[[ Record set, beginning ]]

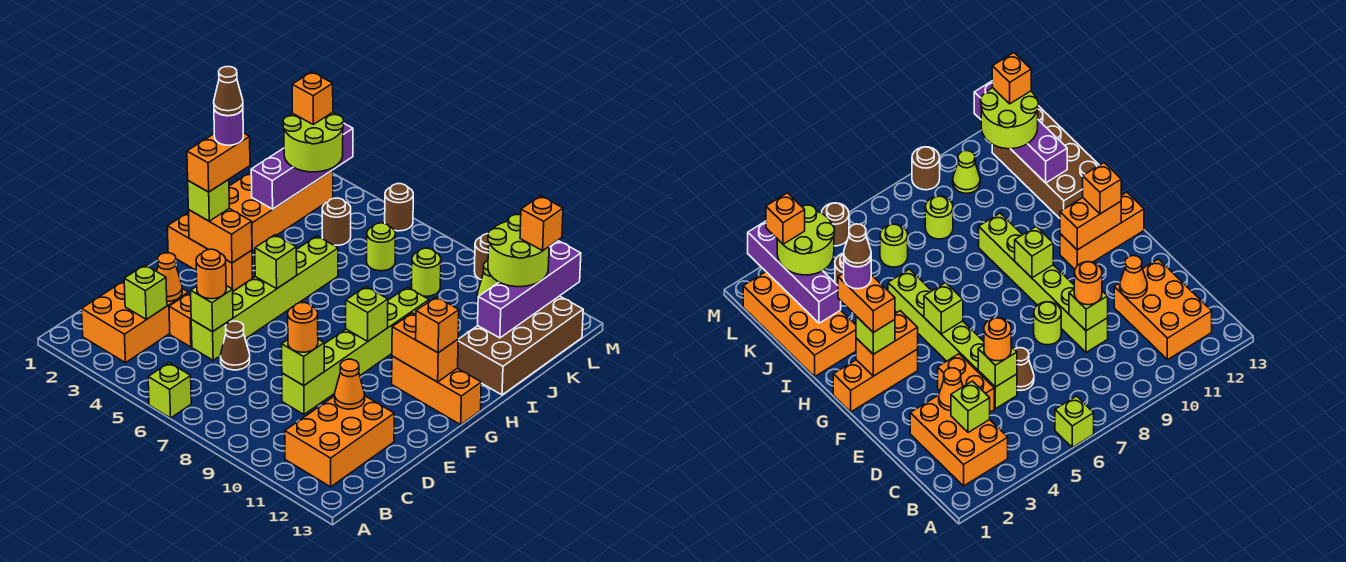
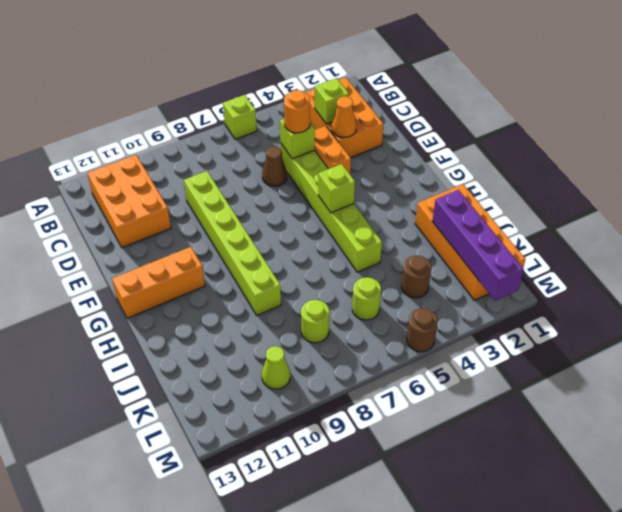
none -> lime round brick E8 level 1
none -> orange brick G1:G3 level 1
none -> brown brick I12:L13 level 1
none -> brown round brick M9 level 1

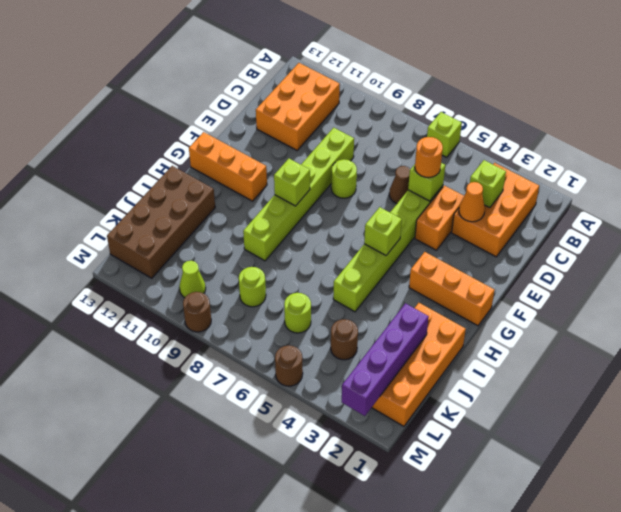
none -> lime brick D9 level 2
none -> orange cone D11 level 2
none -> orange brick G2:G3 level 2
none -> orange brick G11:G12 level 2

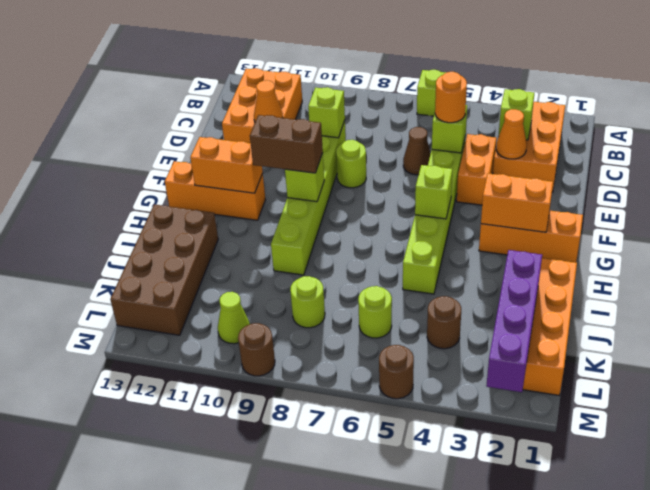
brown brick G9:G10 level 3 -> none
none -> purple brick J12:M12 level 2
none -> orange round brick D9 level 3
none -> lime brick G2 level 3
none -> orange brick G12 level 3

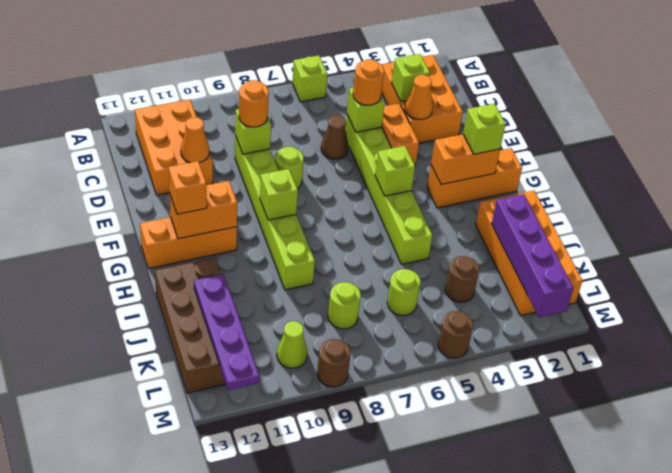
purple plate J12:M12 level 2 -> purple brick J12:M12 level 2
none -> lime round brick K2:L3 level 3
none -> lime round brick K11:L12 level 3
none -> orange brick G2:H2 level 4
none -> orange brick L2 level 4

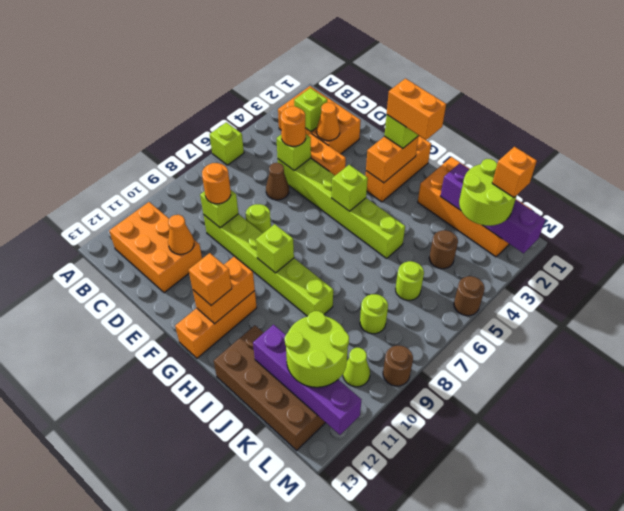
none -> orange brick L12 level 4
none -> purple round brick H2 level 5
none -> brown cone H2 level 6

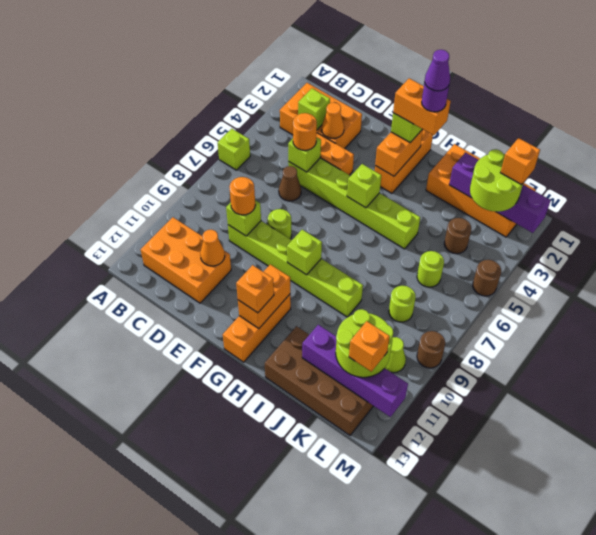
purple cone H2 level 6 -> brown cone H2 level 6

[[ Record set, end ]]

▶ _Problem statement_
In your copy of the material, every word must match and no image should appear.

▶ _Response to this exercise_
none -> lime round brick E8 level 1
none -> orange brick G1:G3 level 1
none -> brown brick I12:L13 level 1
none -> brown round brick M9 level 1

none -> lime brick D9 level 2
none -> orange cone D11 level 2
none -> orange brick G2:G3 level 2
none -> orange brick G11:G12 level 2

brown brick G9:G10 level 3 -> none
none -> purple brick J12:M12 level 2
none -> orange round brick D9 level 3
none -> lime brick G2 level 3
none -> orange brick G12 level 3

purple plate J12:M12 level 2 -> purple brick J12:M12 level 2
none -> lime round brick K2:L3 level 3
none -> lime round brick K11:L12 level 3
none -> orange brick G2:H2 level 4
none -> orange brick L2 level 4

none -> orange brick L12 level 4
none -> purple round brick H2 level 5
none -> brown cone H2 level 6

purple cone H2 level 6 -> brown cone H2 level 6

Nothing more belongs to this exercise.